[Scene edit records]
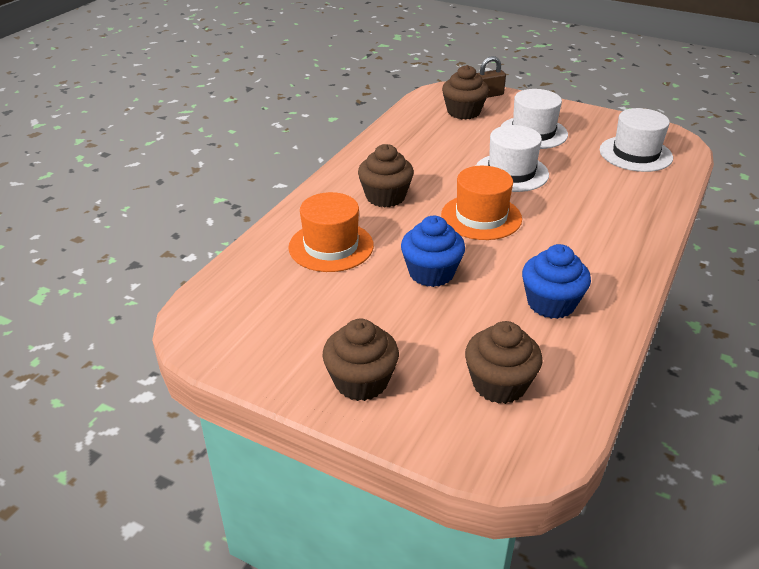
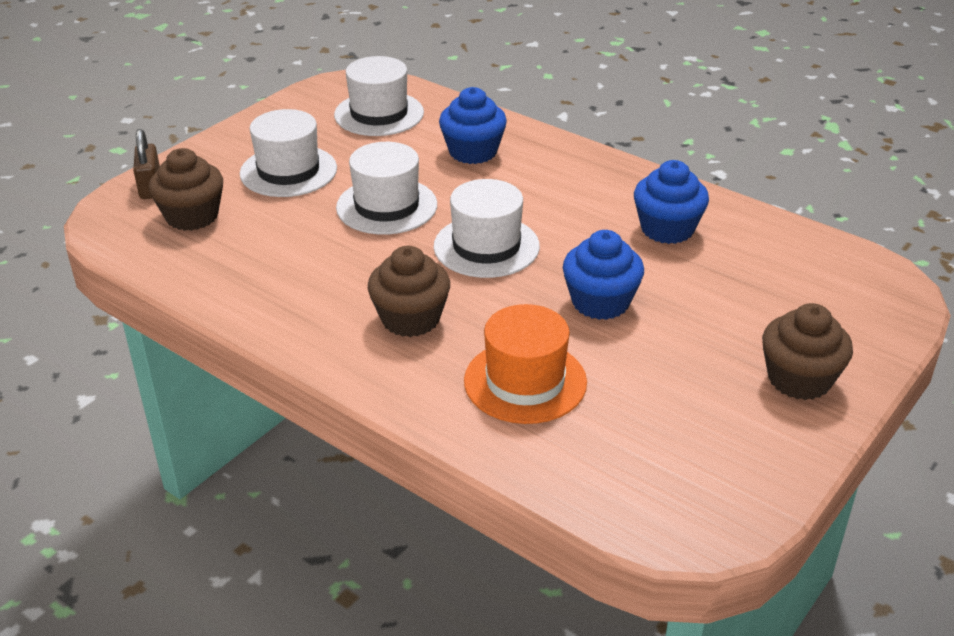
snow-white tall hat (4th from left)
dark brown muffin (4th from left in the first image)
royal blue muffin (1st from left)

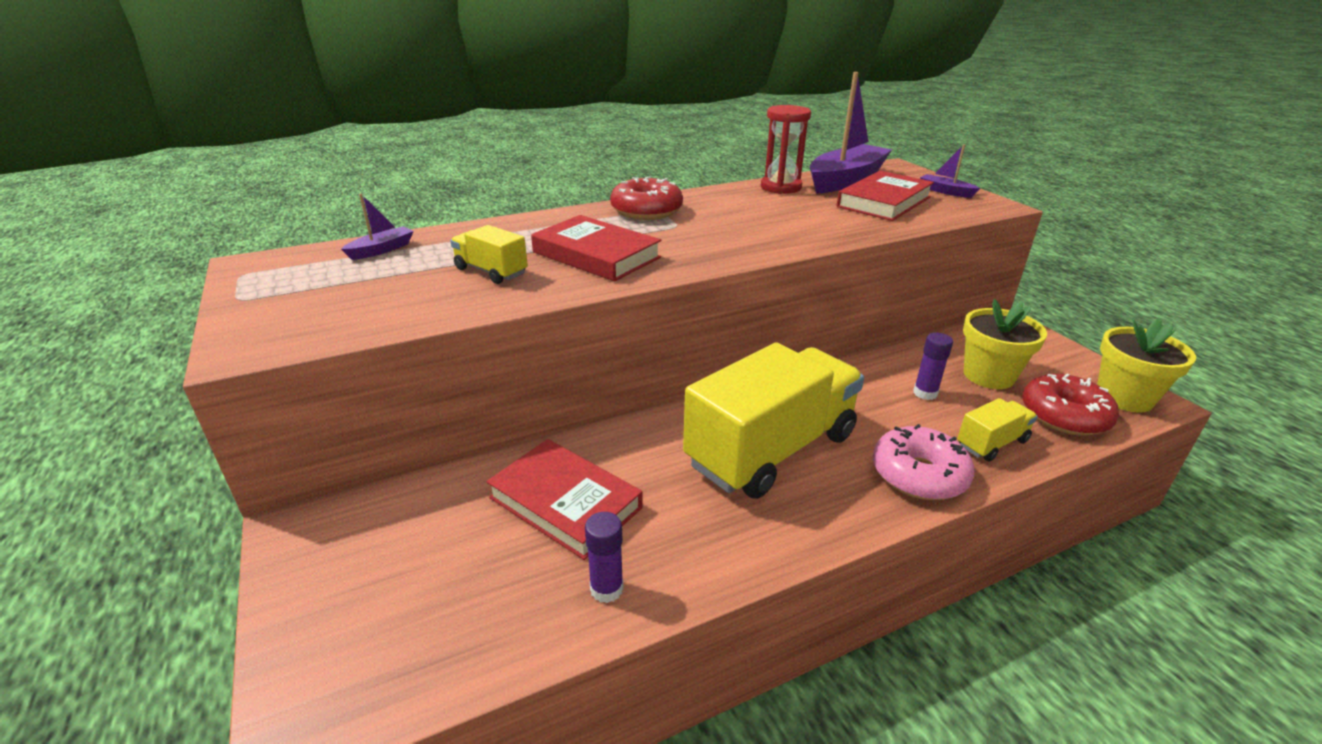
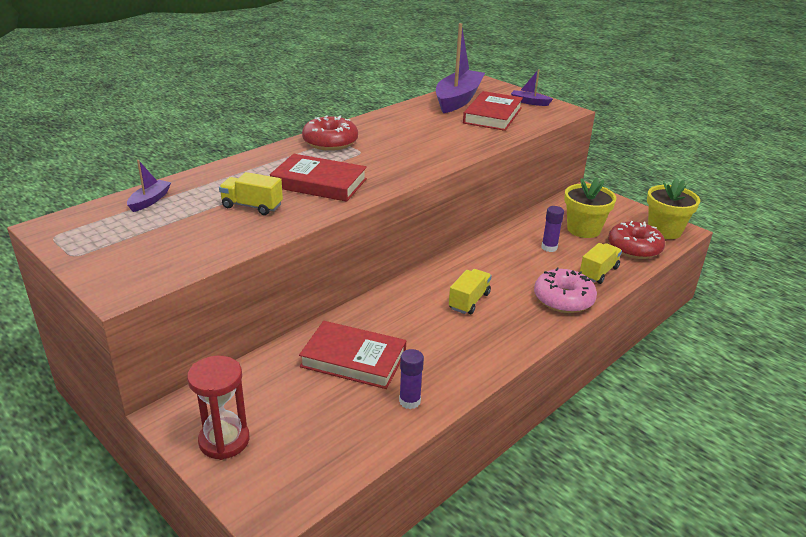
golden lorry (2nd from left)
red sand timer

▸ PROMPT:
Leave the pictures aside and transcribe only the lines from the one holding "dark brown muffin" through the final line of the records above.

▸ PROBLEM SOLUTION:
dark brown muffin (4th from left in the first image)
royal blue muffin (1st from left)

golden lorry (2nd from left)
red sand timer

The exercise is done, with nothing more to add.